Given exercise. How many lines in the entries contain the string "grace"? Case matters, and your reply should be only the number.
---------- Material supplied
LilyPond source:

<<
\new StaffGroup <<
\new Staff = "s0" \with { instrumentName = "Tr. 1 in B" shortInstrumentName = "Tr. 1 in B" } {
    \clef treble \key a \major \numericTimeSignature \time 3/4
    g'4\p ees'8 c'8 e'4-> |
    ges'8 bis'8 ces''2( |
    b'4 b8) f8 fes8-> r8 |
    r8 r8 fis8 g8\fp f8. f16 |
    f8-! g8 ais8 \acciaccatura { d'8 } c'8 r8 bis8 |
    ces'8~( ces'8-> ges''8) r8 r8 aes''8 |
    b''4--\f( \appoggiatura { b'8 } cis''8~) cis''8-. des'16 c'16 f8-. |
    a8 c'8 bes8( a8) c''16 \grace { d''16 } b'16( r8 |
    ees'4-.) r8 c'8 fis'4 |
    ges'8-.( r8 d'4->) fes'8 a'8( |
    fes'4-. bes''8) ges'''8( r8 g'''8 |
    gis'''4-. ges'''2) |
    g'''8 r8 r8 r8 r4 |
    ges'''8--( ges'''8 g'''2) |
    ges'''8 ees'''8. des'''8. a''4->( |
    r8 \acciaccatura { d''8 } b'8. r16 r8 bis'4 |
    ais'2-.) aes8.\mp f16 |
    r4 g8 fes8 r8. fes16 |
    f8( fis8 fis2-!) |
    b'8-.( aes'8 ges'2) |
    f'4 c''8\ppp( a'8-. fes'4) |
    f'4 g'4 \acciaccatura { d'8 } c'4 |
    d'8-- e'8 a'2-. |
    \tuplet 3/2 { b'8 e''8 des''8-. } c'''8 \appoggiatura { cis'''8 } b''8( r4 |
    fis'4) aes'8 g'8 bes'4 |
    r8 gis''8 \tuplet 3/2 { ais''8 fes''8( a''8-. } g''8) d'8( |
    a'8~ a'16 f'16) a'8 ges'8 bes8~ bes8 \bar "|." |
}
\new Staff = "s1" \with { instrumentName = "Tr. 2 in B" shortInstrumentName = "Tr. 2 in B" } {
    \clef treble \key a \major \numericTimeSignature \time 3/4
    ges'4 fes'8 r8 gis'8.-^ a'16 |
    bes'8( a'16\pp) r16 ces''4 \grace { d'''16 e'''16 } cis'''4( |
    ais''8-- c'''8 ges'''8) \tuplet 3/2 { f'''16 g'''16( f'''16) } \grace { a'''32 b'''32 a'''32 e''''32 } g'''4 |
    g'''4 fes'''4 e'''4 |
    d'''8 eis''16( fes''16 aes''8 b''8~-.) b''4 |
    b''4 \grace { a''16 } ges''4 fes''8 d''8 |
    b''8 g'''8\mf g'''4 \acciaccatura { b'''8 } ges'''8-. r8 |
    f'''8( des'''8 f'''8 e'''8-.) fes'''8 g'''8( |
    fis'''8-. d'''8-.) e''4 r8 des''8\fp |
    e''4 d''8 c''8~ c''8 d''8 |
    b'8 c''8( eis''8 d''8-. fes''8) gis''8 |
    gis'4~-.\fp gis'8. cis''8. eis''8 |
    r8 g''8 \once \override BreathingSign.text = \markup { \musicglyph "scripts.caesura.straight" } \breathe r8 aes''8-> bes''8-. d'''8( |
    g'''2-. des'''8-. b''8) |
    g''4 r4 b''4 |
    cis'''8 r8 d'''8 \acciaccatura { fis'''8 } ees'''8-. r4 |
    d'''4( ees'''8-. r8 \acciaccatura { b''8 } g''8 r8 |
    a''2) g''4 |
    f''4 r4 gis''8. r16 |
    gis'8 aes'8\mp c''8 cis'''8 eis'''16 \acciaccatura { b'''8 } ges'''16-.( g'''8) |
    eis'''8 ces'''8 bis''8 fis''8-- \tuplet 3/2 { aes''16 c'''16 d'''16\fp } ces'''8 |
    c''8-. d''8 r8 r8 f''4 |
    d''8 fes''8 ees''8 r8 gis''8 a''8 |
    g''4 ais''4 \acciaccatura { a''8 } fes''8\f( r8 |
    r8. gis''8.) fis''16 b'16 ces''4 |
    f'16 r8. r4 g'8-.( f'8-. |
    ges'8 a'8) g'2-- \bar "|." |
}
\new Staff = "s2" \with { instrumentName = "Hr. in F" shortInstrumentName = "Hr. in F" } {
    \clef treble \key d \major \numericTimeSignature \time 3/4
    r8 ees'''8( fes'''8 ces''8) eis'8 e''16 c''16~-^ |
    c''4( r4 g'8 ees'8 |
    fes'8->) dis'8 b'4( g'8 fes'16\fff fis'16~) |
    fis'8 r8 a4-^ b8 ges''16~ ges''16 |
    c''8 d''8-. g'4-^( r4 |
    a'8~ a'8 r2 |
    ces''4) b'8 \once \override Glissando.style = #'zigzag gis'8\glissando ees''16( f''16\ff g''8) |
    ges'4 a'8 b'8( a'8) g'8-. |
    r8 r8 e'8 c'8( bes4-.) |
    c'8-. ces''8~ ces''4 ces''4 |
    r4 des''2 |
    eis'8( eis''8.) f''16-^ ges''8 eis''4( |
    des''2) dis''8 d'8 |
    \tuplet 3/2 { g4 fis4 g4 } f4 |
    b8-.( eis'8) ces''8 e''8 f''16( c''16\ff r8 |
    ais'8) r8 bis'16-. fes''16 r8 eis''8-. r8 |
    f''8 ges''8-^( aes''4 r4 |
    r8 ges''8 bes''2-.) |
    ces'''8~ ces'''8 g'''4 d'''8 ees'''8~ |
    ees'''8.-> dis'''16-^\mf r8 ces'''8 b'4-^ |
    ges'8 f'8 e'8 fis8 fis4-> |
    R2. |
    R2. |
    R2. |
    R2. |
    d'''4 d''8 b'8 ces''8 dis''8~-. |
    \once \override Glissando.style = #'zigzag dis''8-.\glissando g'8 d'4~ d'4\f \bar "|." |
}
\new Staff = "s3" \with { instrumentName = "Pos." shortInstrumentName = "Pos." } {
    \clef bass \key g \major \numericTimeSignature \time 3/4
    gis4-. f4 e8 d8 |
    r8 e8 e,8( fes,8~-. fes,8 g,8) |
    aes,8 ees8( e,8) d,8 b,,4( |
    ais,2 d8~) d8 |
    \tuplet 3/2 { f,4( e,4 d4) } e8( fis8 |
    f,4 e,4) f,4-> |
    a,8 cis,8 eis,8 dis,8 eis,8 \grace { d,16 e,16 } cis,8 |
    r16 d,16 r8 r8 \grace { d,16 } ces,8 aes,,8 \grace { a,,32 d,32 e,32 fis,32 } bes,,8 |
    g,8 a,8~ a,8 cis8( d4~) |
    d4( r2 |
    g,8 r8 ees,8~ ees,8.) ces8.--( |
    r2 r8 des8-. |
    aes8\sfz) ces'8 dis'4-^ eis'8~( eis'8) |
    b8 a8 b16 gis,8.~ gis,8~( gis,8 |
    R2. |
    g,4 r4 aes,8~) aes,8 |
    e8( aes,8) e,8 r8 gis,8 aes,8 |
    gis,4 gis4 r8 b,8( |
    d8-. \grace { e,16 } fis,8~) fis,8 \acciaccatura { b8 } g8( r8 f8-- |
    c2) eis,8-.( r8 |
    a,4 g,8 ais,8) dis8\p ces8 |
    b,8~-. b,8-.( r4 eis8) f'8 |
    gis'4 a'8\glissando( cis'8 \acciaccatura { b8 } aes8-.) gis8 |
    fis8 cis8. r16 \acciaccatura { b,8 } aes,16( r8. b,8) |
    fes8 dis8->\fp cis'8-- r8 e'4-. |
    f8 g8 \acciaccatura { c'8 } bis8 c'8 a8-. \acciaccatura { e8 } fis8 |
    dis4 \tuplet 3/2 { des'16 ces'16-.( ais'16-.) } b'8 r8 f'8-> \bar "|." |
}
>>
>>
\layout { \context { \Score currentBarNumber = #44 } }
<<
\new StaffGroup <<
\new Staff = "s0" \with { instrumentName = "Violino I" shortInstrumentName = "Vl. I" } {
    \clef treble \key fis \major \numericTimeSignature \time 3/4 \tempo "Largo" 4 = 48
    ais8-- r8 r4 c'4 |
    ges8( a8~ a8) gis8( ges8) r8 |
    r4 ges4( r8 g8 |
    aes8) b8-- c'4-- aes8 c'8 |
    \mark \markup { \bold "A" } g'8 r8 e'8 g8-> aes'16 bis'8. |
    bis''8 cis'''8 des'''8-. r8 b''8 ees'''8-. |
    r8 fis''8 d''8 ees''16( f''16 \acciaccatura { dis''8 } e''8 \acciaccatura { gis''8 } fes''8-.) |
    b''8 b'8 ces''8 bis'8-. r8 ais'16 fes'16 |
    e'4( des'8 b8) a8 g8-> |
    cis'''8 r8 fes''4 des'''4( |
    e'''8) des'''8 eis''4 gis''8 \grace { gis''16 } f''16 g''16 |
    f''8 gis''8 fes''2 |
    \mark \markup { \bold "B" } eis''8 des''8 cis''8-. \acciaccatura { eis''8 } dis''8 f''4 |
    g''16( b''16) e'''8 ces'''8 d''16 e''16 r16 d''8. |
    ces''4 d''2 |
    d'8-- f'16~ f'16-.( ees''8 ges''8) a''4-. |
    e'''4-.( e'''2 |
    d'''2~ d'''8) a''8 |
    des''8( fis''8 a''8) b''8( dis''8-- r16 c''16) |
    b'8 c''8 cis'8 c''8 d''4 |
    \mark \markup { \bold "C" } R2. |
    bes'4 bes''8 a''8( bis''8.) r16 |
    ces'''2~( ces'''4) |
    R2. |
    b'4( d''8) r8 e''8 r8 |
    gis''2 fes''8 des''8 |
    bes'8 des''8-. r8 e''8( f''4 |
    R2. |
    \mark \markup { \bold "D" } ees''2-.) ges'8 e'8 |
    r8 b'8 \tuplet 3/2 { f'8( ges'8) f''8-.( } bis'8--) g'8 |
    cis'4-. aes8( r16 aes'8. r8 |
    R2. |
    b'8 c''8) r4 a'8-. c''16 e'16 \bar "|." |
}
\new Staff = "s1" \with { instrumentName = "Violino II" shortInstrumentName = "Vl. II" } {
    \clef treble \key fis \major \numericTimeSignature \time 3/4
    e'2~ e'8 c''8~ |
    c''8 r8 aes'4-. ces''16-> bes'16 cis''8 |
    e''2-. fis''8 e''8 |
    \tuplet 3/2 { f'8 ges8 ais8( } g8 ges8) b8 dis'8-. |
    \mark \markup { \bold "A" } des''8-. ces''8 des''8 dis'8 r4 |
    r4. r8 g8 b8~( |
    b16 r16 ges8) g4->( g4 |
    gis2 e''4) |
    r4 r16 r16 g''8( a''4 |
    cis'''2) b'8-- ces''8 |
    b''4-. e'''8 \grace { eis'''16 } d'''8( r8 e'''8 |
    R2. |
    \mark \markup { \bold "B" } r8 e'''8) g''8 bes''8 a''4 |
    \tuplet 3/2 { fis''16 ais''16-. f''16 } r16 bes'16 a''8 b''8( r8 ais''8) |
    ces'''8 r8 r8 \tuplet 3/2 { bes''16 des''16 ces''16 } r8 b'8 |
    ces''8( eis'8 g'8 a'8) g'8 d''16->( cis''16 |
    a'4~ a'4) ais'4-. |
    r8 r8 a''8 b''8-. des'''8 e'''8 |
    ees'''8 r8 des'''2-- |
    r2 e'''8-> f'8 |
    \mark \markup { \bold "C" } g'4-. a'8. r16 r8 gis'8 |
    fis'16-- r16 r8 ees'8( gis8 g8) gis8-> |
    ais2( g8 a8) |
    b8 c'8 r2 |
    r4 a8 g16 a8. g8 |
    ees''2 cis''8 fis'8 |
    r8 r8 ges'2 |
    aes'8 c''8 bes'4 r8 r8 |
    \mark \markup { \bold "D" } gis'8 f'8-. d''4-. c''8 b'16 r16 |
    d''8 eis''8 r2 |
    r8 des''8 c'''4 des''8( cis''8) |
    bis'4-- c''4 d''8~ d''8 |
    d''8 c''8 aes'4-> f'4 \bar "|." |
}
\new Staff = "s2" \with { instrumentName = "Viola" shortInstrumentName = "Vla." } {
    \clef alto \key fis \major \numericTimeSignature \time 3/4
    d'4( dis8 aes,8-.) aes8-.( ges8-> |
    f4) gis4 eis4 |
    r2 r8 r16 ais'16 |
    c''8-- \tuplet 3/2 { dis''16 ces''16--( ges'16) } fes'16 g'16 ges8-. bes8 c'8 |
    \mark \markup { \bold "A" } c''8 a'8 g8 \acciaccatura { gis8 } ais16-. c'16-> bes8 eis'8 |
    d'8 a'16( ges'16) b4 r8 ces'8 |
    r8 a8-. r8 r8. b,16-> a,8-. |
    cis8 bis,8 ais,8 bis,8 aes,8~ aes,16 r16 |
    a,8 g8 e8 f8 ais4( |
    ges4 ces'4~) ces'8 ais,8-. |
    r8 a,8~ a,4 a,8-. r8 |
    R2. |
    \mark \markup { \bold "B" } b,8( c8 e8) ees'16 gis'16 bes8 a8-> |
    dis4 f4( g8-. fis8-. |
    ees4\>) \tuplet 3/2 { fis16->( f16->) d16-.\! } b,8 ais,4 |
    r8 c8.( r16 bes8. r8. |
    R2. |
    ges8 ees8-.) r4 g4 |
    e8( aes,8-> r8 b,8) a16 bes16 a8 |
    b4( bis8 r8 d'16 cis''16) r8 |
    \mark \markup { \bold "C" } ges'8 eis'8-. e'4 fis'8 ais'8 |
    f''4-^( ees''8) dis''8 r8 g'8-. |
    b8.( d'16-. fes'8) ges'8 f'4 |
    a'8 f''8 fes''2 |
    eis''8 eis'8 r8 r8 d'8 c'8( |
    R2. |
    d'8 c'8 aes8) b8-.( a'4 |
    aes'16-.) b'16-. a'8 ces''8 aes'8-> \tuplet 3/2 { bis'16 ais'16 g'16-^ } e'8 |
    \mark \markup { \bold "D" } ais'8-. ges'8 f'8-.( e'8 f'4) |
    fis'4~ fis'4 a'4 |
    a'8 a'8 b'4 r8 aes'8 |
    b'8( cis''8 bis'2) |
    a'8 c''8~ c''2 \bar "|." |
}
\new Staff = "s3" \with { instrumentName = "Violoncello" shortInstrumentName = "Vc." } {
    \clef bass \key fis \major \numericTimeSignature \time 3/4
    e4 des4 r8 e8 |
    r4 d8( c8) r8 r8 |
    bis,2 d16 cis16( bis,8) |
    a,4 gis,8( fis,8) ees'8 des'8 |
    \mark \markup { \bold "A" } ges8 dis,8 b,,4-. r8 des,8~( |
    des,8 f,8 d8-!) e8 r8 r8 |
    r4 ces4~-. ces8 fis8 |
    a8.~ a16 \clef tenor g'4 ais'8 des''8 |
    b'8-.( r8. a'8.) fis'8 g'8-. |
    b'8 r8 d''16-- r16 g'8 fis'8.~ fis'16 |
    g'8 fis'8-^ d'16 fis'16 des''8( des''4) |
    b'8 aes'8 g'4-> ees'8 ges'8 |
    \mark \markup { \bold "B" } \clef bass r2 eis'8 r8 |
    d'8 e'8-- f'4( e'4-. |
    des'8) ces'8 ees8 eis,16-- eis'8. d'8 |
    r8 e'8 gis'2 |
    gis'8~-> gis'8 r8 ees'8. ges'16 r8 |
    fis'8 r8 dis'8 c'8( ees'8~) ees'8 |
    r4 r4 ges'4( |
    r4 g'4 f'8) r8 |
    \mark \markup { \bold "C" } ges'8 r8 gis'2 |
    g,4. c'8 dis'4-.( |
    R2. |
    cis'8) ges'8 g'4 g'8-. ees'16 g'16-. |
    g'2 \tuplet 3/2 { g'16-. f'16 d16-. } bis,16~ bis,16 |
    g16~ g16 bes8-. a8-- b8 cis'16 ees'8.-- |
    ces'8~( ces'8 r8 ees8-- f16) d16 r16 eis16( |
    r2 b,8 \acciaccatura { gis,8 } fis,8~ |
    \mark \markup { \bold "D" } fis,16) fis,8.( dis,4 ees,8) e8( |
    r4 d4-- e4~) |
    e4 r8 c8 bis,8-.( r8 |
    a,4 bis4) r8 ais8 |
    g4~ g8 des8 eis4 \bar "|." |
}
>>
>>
--------------------
Written solution. 9